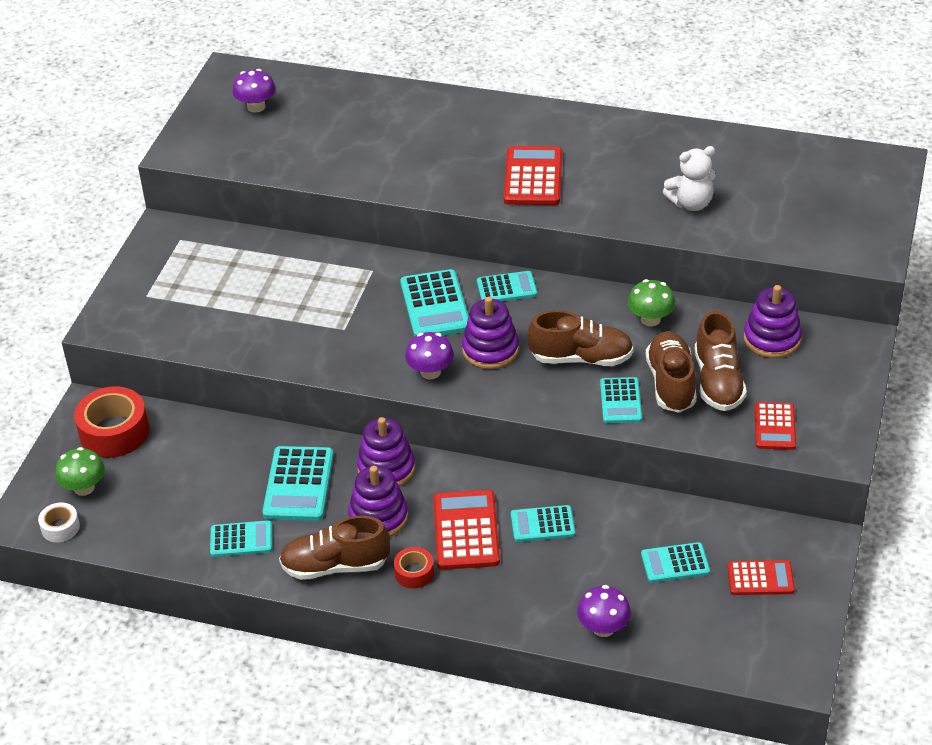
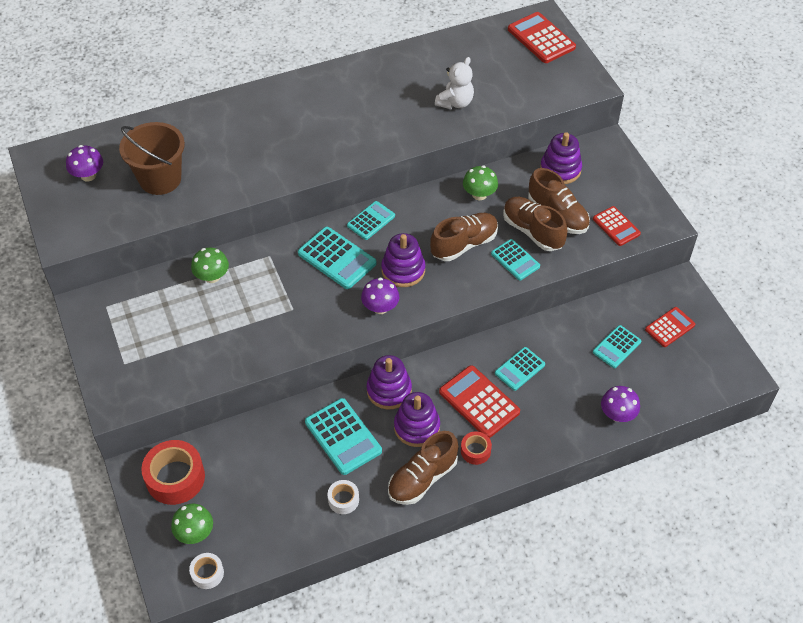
camera: 40 degrees left, 10 degrees up
(241, 539) = (343, 500): turquoise calculator -> white tape
(299, 262) = (212, 276): none -> green mushroom
(316, 139) = (160, 179): none -> brown bucket
(533, 177) = (339, 133): red calculator -> red calculator (541, 38)

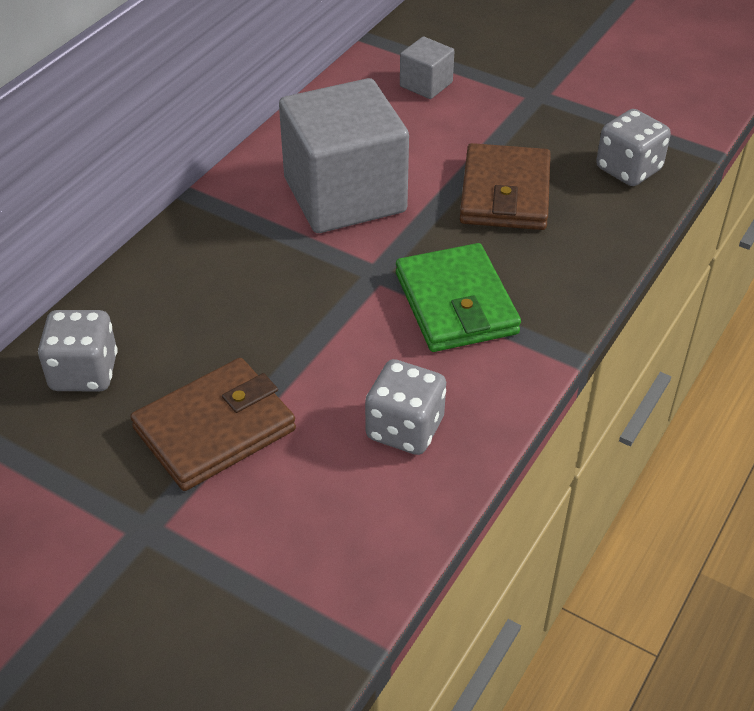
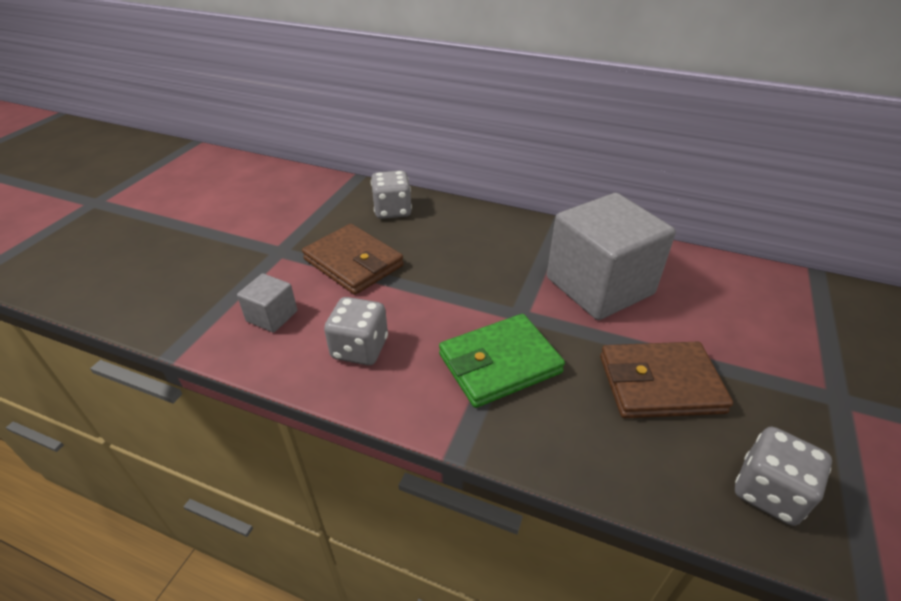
camera: 80 degrees right, 5 degrees down
(426, 84) = (781, 314): grey cube -> grey cube (272, 316)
-.-.-
#### Problem statement
Show every line of the material above in which "none" is present.

#### Your solution
(299, 262) = (212, 276): none -> green mushroom
(316, 139) = (160, 179): none -> brown bucket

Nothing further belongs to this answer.